── THE INPUT ──

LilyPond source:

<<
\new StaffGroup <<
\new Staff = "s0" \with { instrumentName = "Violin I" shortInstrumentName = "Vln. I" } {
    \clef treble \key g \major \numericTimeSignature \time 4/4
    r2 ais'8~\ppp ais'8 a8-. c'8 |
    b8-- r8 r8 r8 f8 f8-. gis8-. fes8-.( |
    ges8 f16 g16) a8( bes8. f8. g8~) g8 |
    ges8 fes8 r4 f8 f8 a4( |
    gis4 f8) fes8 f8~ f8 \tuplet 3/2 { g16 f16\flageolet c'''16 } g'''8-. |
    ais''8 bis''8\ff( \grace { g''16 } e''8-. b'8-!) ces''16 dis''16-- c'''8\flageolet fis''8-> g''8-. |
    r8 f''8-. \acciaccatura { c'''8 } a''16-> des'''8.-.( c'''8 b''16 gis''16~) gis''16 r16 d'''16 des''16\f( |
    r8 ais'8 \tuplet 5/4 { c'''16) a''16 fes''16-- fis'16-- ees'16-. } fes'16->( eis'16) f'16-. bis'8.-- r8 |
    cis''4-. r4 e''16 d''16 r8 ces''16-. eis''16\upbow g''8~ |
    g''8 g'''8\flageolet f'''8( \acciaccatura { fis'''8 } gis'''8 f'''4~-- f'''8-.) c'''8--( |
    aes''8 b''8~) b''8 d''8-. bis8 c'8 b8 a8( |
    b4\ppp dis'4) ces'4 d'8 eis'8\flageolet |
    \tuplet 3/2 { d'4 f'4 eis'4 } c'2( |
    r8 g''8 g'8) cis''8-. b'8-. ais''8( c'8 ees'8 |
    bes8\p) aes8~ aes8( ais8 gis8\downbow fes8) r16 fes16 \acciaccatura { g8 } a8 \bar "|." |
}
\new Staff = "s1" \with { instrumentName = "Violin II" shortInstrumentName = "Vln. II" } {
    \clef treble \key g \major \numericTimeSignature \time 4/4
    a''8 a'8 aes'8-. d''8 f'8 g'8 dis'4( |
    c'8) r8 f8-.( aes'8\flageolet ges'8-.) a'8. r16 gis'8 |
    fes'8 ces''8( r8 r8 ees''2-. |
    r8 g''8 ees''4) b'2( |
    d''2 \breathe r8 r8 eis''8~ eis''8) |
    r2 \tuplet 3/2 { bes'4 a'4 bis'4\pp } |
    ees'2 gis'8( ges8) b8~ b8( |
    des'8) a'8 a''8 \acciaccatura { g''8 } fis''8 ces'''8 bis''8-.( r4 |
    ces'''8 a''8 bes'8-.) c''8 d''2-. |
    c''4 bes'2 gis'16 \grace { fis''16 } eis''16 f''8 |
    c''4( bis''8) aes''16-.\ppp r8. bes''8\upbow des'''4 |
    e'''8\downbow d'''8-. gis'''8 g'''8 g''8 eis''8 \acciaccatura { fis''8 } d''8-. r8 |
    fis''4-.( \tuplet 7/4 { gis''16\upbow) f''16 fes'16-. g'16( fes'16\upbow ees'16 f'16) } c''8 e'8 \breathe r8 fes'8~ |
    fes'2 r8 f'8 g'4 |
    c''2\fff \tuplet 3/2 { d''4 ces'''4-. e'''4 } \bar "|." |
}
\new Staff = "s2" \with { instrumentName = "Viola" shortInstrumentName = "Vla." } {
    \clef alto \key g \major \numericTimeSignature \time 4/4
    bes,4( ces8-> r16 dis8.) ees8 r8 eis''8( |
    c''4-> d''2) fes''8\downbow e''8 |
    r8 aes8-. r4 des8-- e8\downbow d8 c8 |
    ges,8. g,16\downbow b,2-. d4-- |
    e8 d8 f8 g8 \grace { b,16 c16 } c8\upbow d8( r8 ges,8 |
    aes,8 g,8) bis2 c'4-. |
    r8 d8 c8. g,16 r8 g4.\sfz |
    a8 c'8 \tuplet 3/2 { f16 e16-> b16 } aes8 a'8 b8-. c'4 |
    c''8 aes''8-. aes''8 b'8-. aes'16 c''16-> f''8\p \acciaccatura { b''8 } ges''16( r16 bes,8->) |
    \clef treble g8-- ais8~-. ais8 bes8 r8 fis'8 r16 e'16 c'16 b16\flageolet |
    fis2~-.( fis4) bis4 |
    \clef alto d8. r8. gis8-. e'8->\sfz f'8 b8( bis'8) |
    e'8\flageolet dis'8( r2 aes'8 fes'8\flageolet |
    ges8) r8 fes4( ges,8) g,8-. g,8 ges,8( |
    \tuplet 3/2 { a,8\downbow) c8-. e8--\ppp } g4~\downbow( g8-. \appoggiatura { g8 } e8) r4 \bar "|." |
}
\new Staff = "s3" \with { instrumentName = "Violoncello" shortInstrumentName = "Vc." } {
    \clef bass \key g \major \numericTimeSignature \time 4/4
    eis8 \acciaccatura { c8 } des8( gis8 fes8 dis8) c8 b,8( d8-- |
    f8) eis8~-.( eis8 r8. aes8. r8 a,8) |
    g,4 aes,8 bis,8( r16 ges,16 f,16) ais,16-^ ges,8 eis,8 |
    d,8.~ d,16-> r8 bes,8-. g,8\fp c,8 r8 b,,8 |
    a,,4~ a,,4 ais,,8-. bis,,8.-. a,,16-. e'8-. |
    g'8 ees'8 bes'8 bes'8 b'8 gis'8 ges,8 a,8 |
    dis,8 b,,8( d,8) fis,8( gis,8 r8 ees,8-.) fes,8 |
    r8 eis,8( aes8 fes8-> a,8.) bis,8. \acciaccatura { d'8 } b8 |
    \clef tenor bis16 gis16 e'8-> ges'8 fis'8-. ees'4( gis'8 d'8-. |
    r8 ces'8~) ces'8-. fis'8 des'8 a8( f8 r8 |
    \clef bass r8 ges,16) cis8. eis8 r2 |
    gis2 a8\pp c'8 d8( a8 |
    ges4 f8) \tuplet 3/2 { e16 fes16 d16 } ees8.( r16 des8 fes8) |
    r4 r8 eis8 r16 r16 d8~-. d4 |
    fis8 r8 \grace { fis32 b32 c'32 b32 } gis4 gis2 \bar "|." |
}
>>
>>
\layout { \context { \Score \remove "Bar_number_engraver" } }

───

How many lines of the listing above contain the string "clef", with case counting? Reply with the number alone.

= RESULT OF THIS TASK =
8